_Information supplied_:
··········

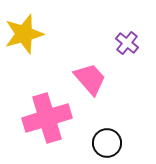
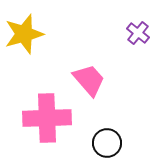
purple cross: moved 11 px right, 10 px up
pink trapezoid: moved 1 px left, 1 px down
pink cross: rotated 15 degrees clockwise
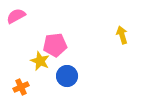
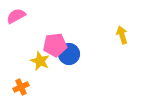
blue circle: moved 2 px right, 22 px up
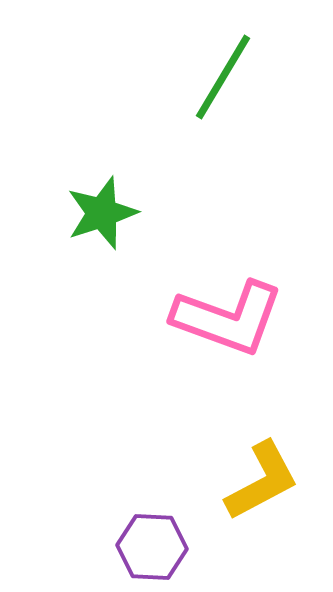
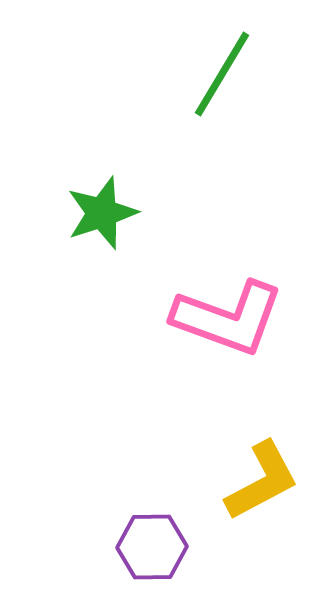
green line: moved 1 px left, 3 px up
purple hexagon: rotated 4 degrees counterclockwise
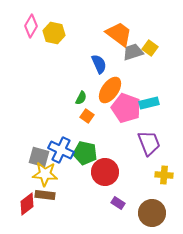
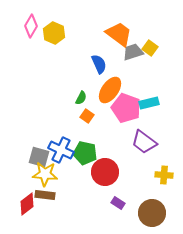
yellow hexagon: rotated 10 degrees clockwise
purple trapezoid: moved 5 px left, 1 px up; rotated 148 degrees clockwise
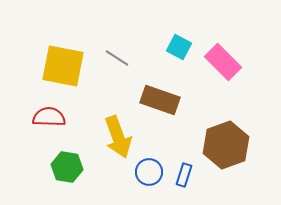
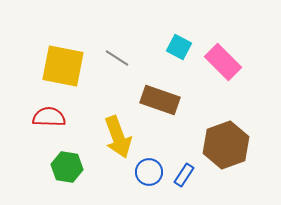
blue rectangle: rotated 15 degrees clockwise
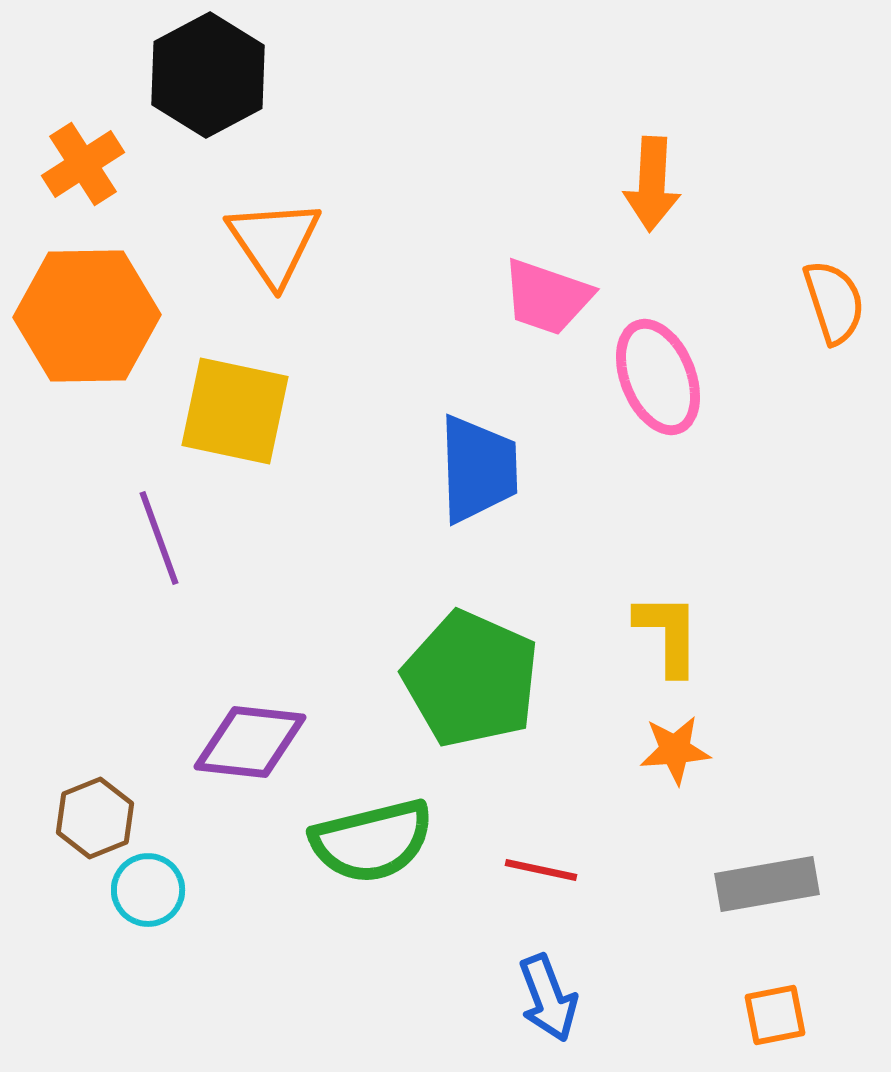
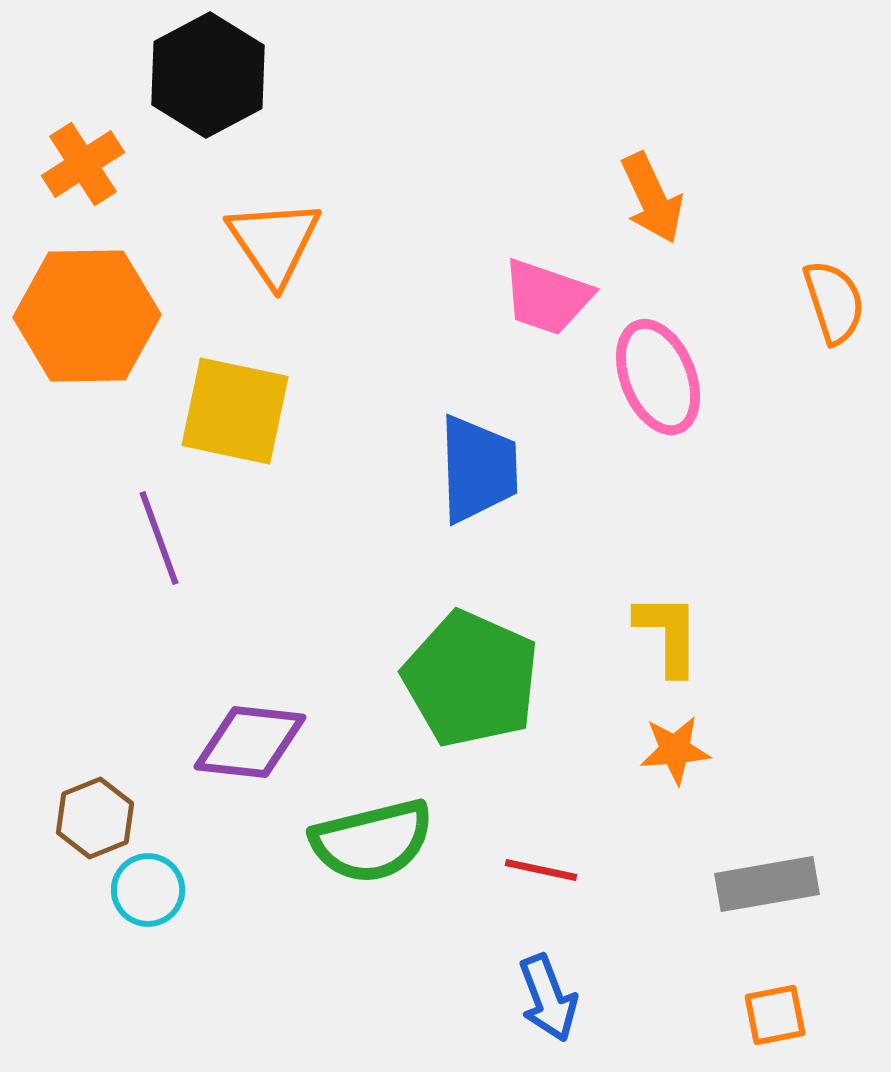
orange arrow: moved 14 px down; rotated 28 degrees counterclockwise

··········

Leaving out all pictures, retype exactly the lines that run from the one containing "blue rectangle: rotated 15 degrees clockwise" through the last line of the material.

blue rectangle: rotated 15 degrees clockwise
orange arrow: moved 14 px down; rotated 28 degrees counterclockwise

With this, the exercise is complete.